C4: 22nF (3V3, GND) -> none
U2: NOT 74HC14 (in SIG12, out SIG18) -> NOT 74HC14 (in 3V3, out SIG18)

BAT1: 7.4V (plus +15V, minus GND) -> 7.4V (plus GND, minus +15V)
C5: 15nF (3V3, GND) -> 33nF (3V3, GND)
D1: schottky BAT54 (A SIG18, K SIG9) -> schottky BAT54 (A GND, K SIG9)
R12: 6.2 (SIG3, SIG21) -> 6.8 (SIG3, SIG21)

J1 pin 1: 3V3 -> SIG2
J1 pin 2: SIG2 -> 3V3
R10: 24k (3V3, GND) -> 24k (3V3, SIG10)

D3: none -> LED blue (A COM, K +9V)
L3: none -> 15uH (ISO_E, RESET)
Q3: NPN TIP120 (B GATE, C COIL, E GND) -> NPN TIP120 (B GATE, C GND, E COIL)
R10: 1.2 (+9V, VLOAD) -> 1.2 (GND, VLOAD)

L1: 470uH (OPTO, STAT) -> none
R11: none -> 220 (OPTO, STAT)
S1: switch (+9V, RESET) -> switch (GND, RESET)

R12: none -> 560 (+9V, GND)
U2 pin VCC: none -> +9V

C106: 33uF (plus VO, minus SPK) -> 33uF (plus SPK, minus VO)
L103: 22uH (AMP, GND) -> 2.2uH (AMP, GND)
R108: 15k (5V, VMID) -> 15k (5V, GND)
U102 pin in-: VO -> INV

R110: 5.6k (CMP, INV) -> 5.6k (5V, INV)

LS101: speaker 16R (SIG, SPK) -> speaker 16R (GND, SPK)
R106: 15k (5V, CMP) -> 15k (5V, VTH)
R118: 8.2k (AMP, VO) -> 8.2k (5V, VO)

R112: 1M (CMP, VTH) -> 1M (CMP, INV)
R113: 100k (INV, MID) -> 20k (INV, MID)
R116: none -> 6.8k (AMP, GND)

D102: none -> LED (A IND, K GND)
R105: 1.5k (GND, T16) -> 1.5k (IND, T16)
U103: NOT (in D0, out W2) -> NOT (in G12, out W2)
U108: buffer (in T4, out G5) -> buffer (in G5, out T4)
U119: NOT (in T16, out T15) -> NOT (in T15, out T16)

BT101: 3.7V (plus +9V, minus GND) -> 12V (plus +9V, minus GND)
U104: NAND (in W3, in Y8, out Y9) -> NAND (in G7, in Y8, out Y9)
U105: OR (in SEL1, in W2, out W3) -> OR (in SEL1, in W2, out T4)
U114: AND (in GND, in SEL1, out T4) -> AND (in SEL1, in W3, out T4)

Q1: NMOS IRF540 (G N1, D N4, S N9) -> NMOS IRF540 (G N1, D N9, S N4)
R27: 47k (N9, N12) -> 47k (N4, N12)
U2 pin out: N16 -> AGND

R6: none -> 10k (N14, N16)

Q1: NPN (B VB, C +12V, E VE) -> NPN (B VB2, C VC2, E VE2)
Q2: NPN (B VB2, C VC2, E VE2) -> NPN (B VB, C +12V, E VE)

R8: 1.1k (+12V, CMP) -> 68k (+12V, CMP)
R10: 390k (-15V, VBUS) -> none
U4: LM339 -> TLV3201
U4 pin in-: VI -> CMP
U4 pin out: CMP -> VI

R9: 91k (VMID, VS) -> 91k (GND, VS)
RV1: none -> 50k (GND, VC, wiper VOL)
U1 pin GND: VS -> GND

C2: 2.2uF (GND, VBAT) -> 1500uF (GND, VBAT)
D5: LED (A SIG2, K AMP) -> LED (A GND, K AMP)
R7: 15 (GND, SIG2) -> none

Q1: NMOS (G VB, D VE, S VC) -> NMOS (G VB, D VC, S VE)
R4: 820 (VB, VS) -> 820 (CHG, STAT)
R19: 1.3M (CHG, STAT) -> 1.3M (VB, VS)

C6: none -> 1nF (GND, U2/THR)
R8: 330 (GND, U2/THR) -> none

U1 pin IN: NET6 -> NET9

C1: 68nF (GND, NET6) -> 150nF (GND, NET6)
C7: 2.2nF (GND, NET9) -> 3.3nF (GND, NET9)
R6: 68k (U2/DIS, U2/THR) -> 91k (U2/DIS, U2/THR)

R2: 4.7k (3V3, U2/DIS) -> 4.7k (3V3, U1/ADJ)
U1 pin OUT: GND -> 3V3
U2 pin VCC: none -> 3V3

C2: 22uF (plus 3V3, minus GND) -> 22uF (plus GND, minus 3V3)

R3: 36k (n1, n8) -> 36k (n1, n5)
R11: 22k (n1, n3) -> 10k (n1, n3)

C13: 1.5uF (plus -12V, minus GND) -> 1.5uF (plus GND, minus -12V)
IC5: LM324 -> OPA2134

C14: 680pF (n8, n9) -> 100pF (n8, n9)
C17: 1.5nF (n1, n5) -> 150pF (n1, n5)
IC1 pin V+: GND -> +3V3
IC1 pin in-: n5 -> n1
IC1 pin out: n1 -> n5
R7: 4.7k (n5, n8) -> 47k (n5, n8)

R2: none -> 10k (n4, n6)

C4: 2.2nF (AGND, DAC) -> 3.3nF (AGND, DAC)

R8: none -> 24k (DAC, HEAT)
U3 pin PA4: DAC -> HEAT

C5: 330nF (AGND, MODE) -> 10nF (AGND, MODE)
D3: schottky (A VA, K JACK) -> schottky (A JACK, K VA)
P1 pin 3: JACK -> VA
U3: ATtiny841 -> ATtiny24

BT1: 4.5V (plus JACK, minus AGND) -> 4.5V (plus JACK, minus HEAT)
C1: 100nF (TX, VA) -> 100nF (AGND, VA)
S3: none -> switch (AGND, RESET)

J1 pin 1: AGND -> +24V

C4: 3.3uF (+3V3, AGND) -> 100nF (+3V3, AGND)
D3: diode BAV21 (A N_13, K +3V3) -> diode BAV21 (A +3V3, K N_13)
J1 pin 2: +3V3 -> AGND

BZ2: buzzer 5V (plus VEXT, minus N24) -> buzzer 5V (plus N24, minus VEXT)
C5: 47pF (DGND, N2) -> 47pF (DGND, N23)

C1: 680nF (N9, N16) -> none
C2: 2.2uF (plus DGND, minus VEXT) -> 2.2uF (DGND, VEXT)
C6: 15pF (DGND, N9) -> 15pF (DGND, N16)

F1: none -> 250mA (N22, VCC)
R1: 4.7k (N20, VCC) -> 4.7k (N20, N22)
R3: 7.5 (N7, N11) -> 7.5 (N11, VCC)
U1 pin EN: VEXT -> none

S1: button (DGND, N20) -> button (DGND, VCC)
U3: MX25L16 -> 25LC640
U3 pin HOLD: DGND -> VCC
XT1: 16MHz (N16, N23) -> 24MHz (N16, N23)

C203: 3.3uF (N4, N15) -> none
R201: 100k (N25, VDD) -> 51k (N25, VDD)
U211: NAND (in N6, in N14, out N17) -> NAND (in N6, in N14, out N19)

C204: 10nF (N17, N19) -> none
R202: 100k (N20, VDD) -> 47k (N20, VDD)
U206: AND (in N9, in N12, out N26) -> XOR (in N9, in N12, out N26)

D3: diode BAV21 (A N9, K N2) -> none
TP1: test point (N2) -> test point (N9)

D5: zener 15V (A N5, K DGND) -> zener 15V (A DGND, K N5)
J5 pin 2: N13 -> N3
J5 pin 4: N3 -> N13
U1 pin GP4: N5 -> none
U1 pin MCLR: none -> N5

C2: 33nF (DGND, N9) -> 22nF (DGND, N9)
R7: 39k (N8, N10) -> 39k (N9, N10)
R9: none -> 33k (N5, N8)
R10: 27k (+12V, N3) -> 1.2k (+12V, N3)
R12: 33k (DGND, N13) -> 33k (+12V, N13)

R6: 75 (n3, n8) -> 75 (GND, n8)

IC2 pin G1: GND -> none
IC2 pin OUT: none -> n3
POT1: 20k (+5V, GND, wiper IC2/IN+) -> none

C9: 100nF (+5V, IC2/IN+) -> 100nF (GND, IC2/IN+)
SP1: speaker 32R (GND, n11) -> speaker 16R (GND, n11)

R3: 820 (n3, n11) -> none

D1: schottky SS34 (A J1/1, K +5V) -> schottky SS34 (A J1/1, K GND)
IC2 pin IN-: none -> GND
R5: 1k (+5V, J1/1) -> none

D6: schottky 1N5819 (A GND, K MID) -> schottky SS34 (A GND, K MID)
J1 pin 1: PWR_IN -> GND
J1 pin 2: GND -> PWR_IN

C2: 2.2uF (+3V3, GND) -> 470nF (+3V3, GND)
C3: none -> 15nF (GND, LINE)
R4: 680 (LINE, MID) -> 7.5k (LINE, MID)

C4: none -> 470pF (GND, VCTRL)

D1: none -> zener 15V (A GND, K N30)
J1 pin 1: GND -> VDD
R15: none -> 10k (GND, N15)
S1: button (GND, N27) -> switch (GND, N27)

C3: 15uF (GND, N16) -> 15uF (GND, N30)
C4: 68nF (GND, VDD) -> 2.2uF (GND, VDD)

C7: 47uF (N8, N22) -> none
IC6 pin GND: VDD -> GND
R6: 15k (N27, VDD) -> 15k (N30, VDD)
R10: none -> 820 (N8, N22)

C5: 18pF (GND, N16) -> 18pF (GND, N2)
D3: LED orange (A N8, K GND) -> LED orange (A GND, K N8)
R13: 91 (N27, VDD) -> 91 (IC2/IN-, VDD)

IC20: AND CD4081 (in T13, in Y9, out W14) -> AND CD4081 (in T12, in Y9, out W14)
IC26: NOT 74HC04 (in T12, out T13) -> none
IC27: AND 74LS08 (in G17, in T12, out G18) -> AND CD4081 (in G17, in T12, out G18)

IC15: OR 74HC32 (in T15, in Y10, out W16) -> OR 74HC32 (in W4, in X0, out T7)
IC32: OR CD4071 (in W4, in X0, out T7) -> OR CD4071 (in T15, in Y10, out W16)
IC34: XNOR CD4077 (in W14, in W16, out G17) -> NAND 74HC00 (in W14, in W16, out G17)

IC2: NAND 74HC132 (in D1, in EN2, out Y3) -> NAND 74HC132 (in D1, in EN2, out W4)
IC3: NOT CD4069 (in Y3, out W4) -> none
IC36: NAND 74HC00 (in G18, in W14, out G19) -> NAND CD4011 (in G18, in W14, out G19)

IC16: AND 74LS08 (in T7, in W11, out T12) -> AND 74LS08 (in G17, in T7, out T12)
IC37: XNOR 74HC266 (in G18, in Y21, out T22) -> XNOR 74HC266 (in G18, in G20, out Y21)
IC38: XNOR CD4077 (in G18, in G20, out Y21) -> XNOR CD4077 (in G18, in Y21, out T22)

- INSTRUCTIONS TO FOLLOW: With the string "NAND" as the key, filter the data above and show the lines that match.

- SOLUTION:
U104: NAND (in W3, in Y8, out Y9) -> NAND (in G7, in Y8, out Y9)
U211: NAND (in N6, in N14, out N17) -> NAND (in N6, in N14, out N19)
IC34: XNOR CD4077 (in W14, in W16, out G17) -> NAND 74HC00 (in W14, in W16, out G17)
IC2: NAND 74HC132 (in D1, in EN2, out Y3) -> NAND 74HC132 (in D1, in EN2, out W4)
IC36: NAND 74HC00 (in G18, in W14, out G19) -> NAND CD4011 (in G18, in W14, out G19)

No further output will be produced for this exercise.